## YOUR OBJECTIVE
Your answer should be the number of lines in the listing that hold the string "pink", with no other words.

## TASK DATA

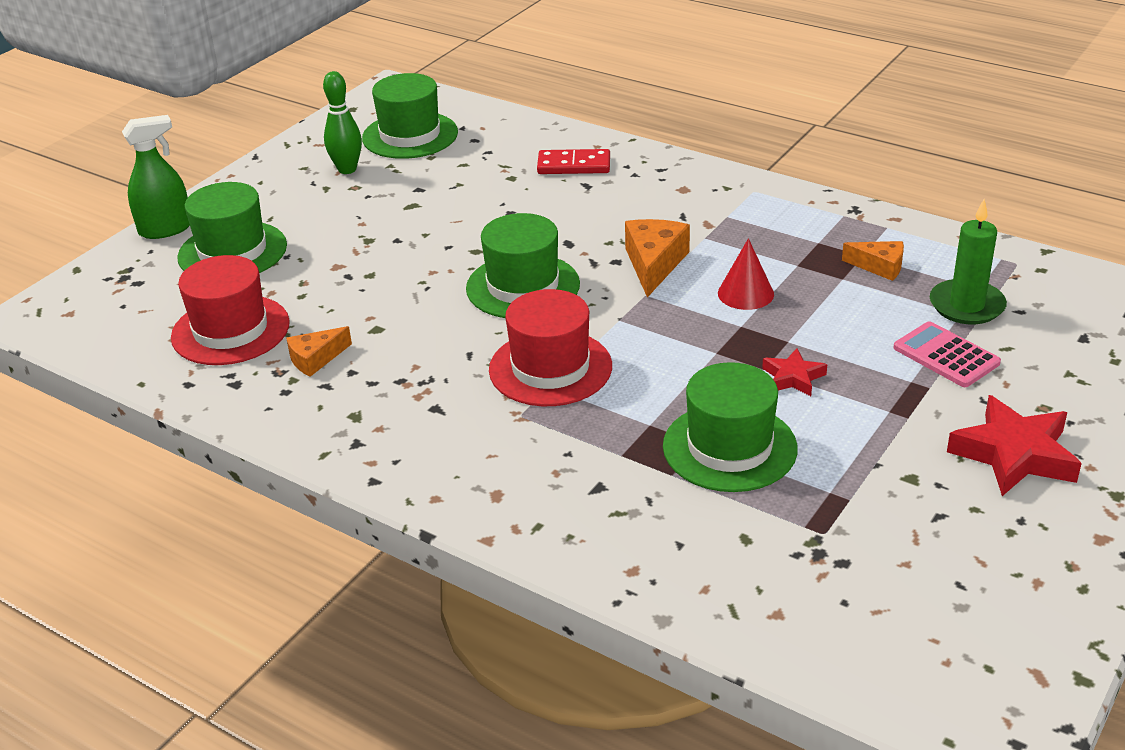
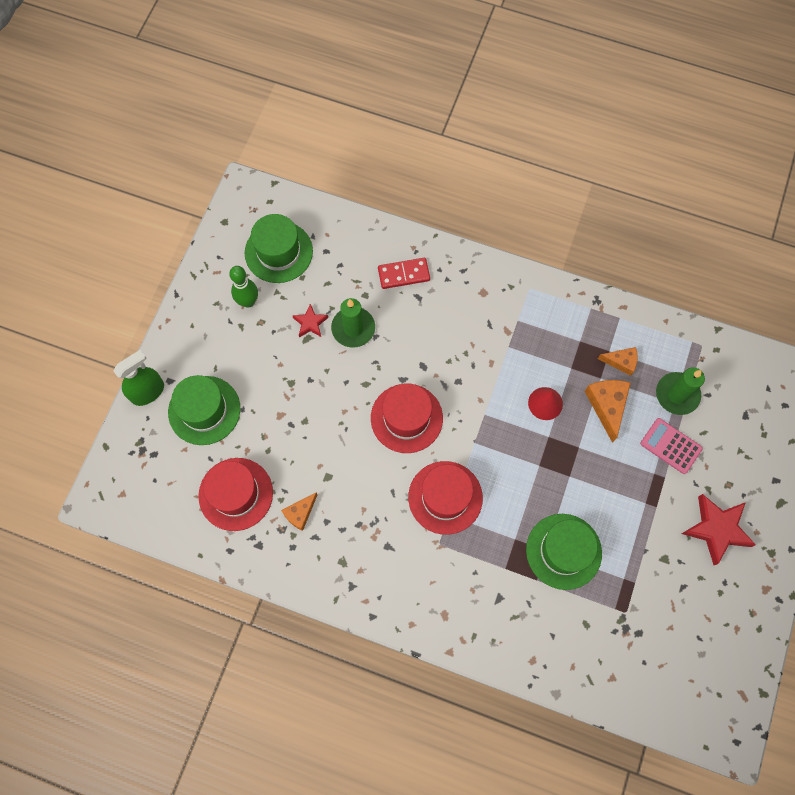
camera: 15 degrees left, 35 degrees up
(481, 202) = (353, 328): none -> green candle
(523, 286) = (406, 418): green hat -> red hat
(654, 264) = (483, 381): orange cheese -> orange cheese (607, 406)
(793, 377) = (587, 482): red star -> red star (310, 323)

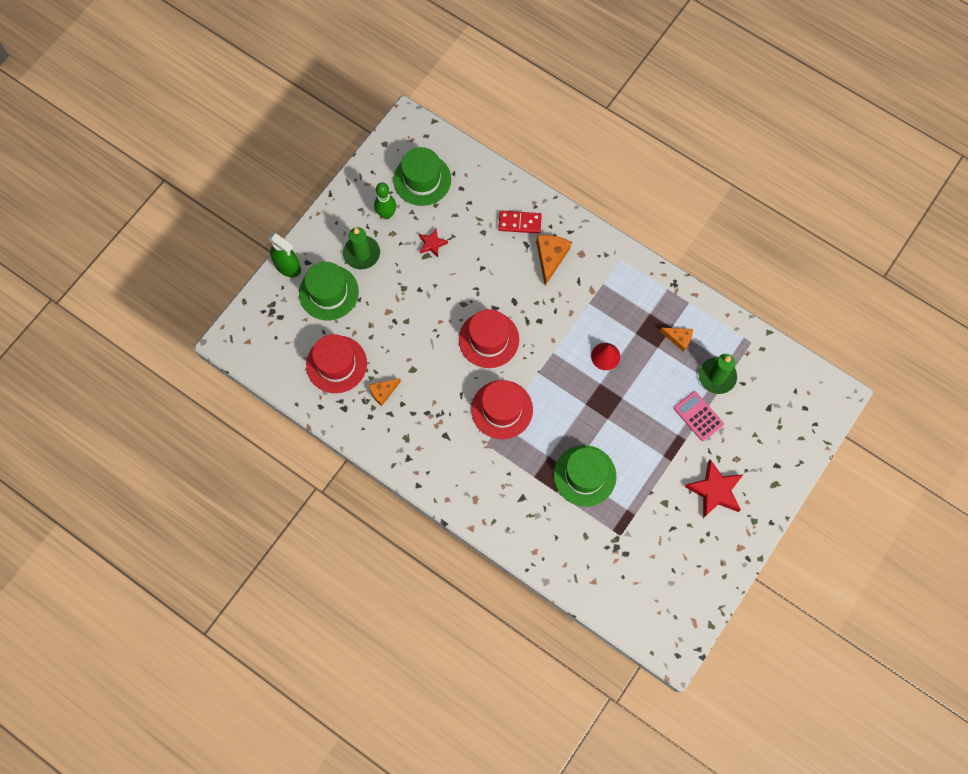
camera: 15 degrees right, 0 degrees up
(148, 392) = (288, 267): green spray bottle -> green spray bottle turned 60 degrees clockwise
(353, 328) = (466, 257): green candle -> green candle (362, 253)
(607, 406) = (656, 371): orange cheese -> orange cheese (550, 258)

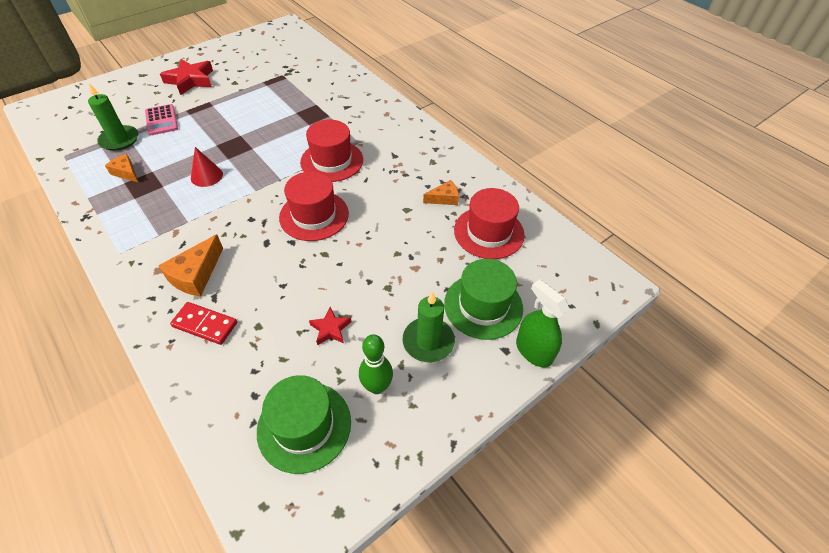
camera: 165 degrees left, 20 degrees down
(584, 475) = (286, 108): green hat -> none

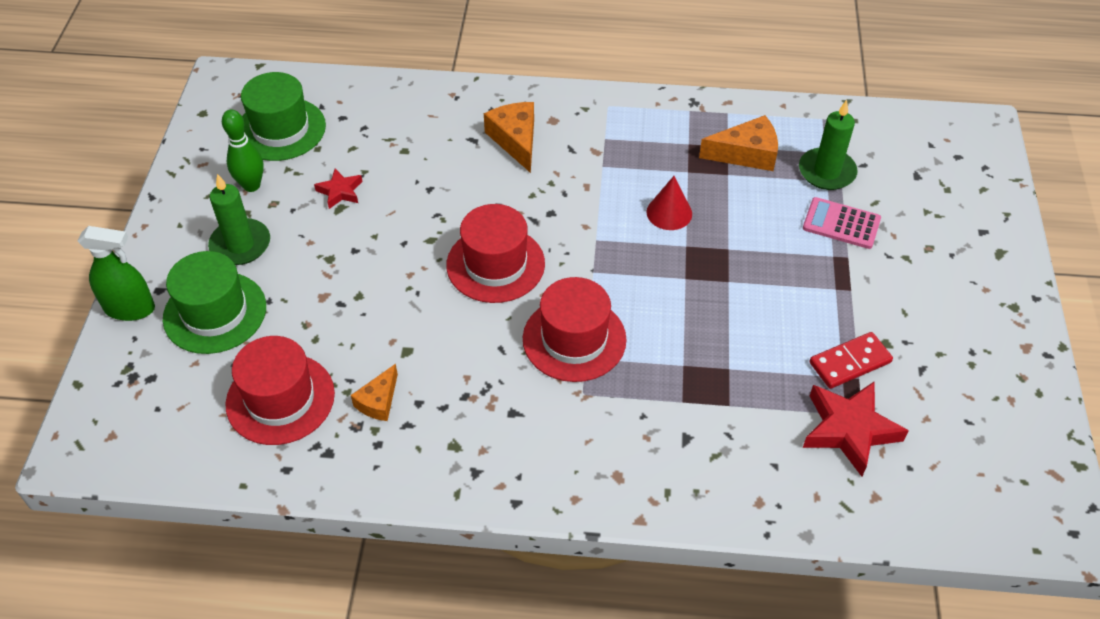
camera: 135 degrees right, 0 degrees up
(126, 172) = (746, 154): orange cheese -> orange cheese, size x1.57
(190, 80) = (935, 296): red star -> red star (849, 430)
(205, 325) = (448, 121): red domino -> red domino (850, 362)

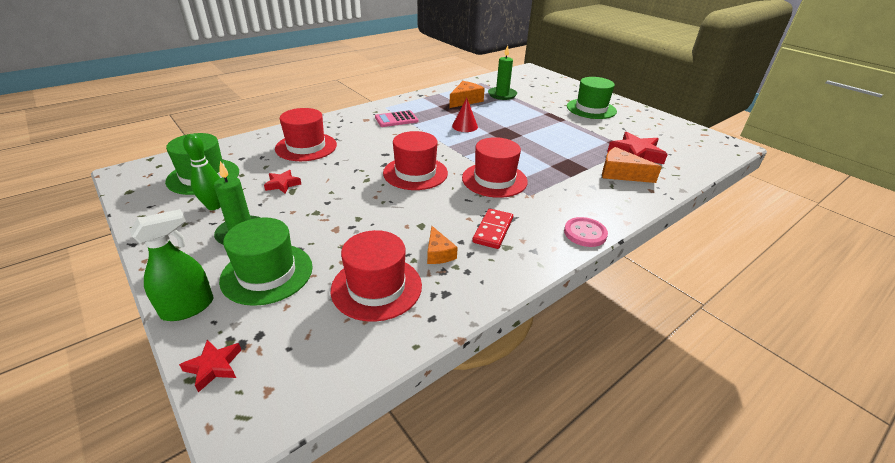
camera: 45 degrees left, 15 degrees down
(98, 384) = (214, 367): none -> red star
(426, 137) = (306, 147): none -> red hat
(515, 140) = (357, 131): orange cheese -> orange cheese (621, 174)
(563, 495) = (585, 233): none -> pink button
(841, 224) = (531, 105): pink calculator -> pink calculator (396, 119)
(850, 362) = (601, 137): red domino -> red domino (493, 230)
(937, 292) = (591, 109): none -> green hat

## RESULT FOR THIS TASK
2